Revision tracking records
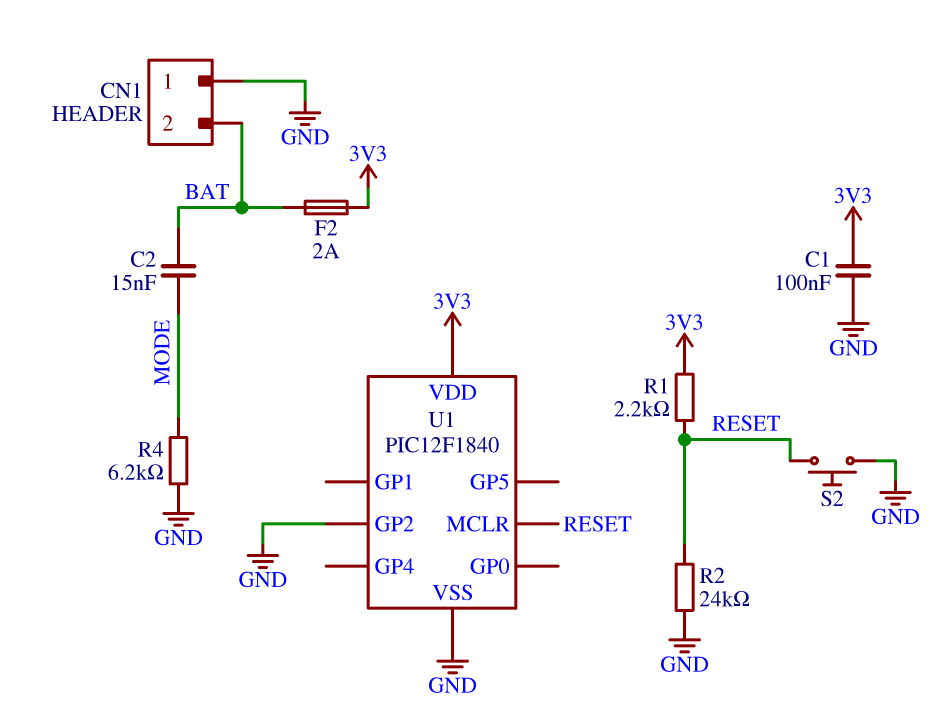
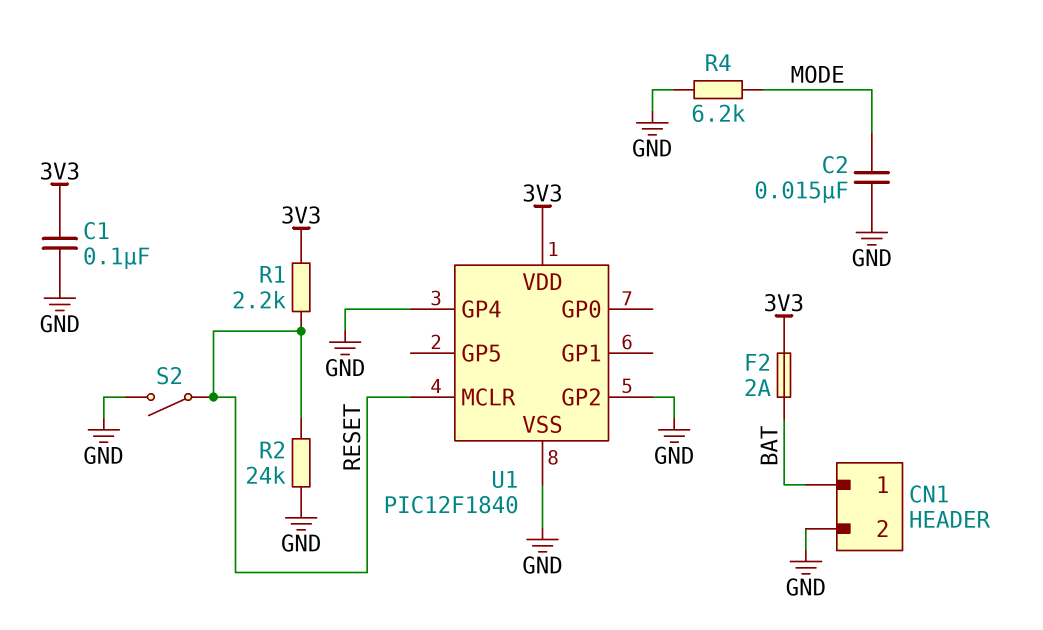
C2: 15nF (BAT, MODE) -> 15nF (GND, MODE)
CN1 pin 1: GND -> BAT
CN1 pin 2: BAT -> GND
S2: button (GND, RESET) -> switch (GND, RESET)
U1 pin GP4: none -> GND

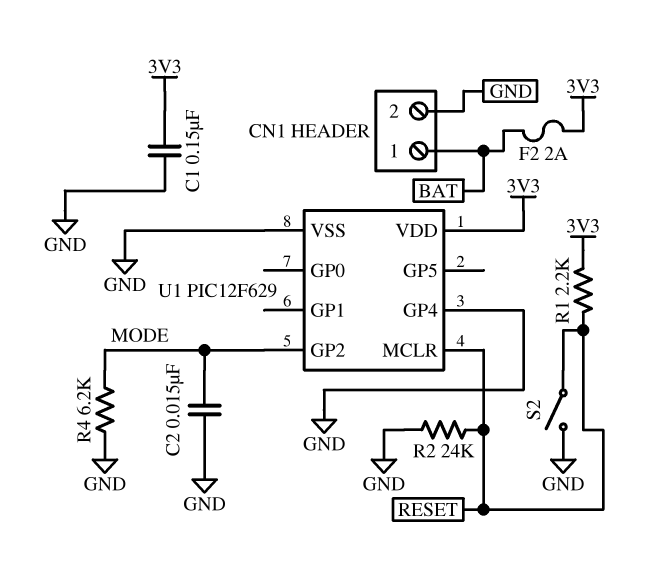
C1: 100nF (3V3, GND) -> 150nF (3V3, GND)
U1: PIC12F1840 -> PIC12F629
U1 pin GP2: GND -> MODE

TASK BRIEF ::
Exactly the lines from the one containing "CN1 pin 1: GND -> BAT" through the end of the data above: repeat those, both ends included, and nothing else. Skip the pictures.

WRITTEN SOLUTION ::
CN1 pin 1: GND -> BAT
CN1 pin 2: BAT -> GND
S2: button (GND, RESET) -> switch (GND, RESET)
U1 pin GP4: none -> GND

C1: 100nF (3V3, GND) -> 150nF (3V3, GND)
U1: PIC12F1840 -> PIC12F629
U1 pin GP2: GND -> MODE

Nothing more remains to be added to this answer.